## EXERCISE DESCRIPTION
Nothing other than an exact copy of the lines from the one containing "yellow dumbbell [216,163,295,209]" through the last line of the listing below should be written.

## DATA SECTION

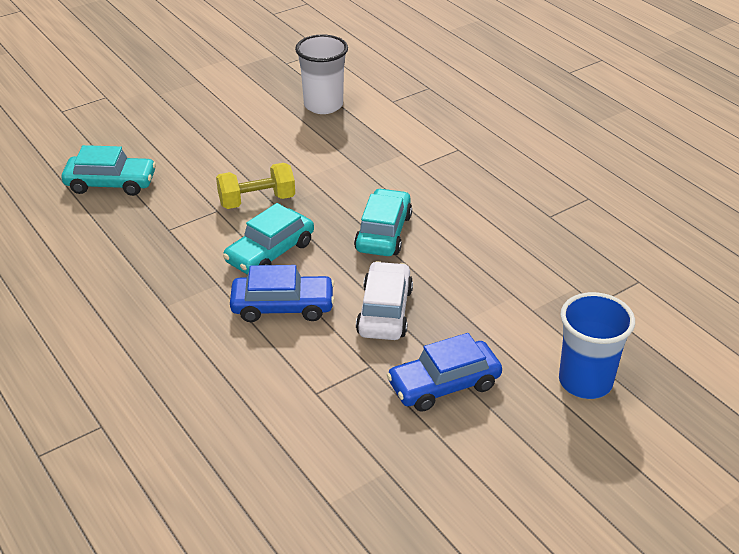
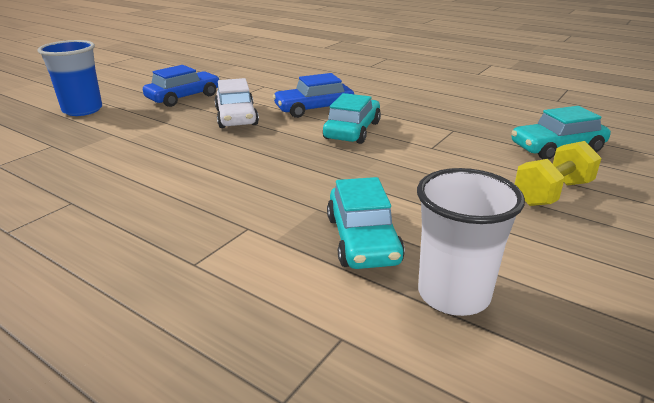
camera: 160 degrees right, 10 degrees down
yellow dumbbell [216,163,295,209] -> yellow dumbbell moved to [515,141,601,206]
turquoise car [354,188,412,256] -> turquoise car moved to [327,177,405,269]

## TASK RESULT
yellow dumbbell [216,163,295,209] -> yellow dumbbell moved to [515,141,601,206]
turquoise car [354,188,412,256] -> turquoise car moved to [327,177,405,269]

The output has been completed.